▸ ACTIVITY
Without including any picture, copy the entries that follow word for word.

Excerpts from a dataset

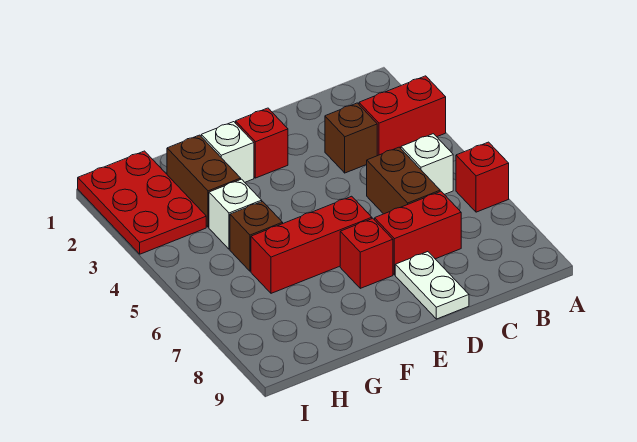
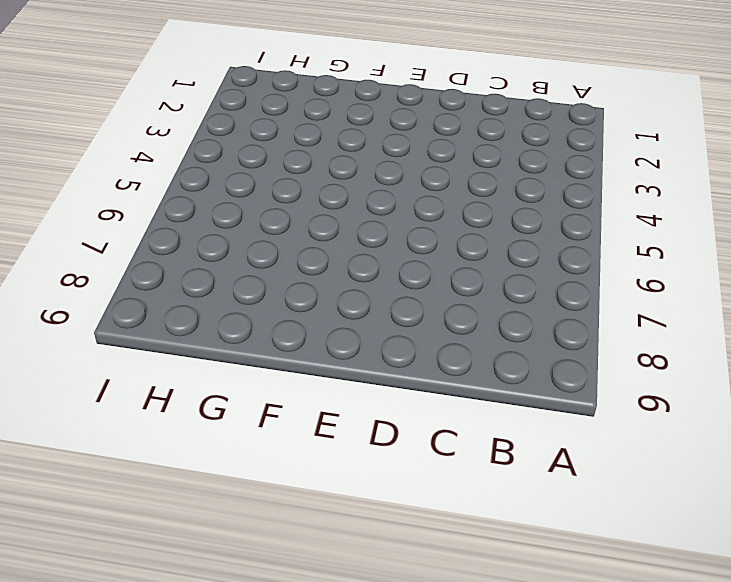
none -> red brick A3:B3 level 1
none -> red brick A6 level 1
none -> white brick B5 level 1

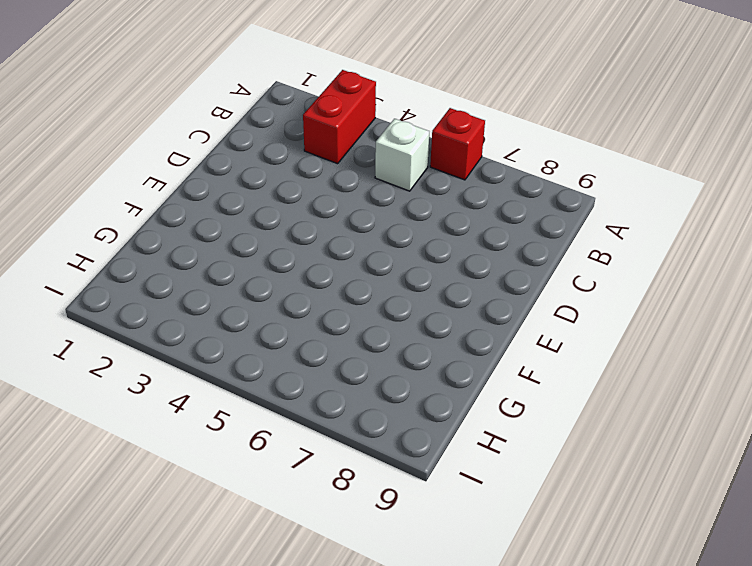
none -> brown brick C3 level 1
none -> brown brick C5:C6 level 1
none -> red brick C7:D7 level 1

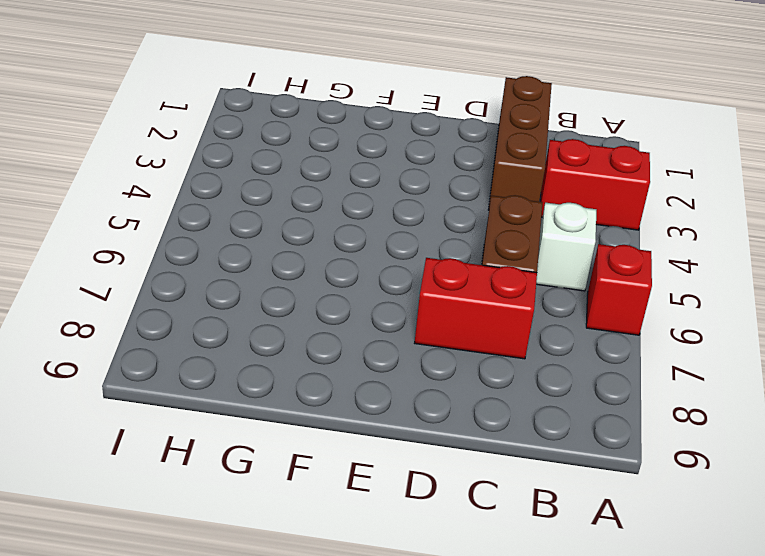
brown brick C1:C3 level 1 -> brown brick C3 level 1
none -> white plate D8:D9 level 1
none -> red brick E2 level 1
none -> red brick E6:G6 level 1

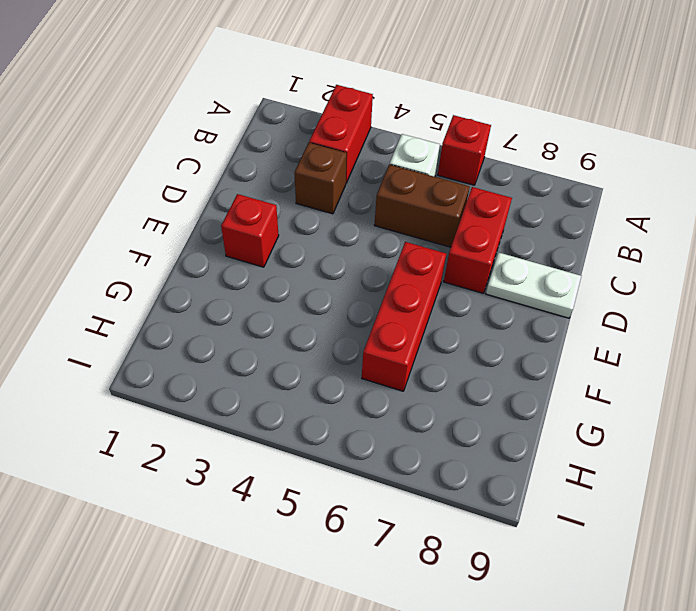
none -> red brick E7 level 1
none -> white brick F2 level 1
none -> brown brick G2:G3 level 1

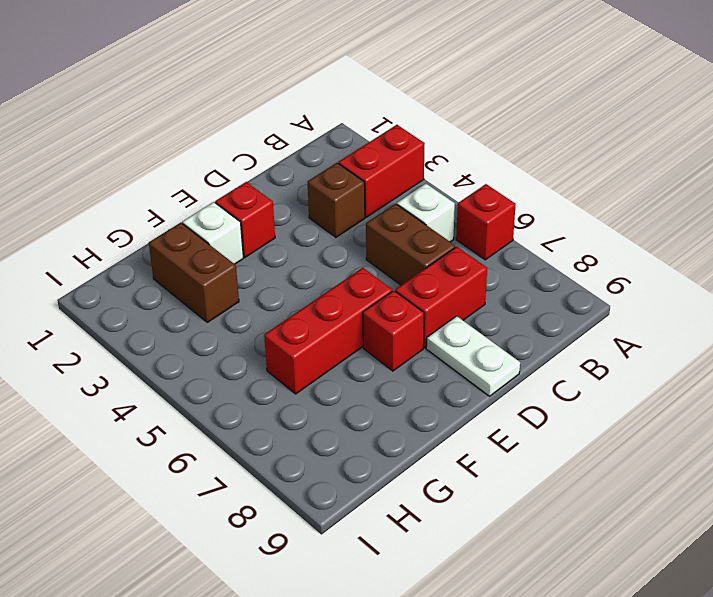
none -> white brick G4 level 1
none -> brown brick G5 level 1
none -> red plate H1:I3 level 1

▸ RESULT OF THIS TASK
none -> red brick A3:B3 level 1
none -> red brick A6 level 1
none -> white brick B5 level 1

none -> brown brick C3 level 1
none -> brown brick C5:C6 level 1
none -> red brick C7:D7 level 1

brown brick C1:C3 level 1 -> brown brick C3 level 1
none -> white plate D8:D9 level 1
none -> red brick E2 level 1
none -> red brick E6:G6 level 1

none -> red brick E7 level 1
none -> white brick F2 level 1
none -> brown brick G2:G3 level 1

none -> white brick G4 level 1
none -> brown brick G5 level 1
none -> red plate H1:I3 level 1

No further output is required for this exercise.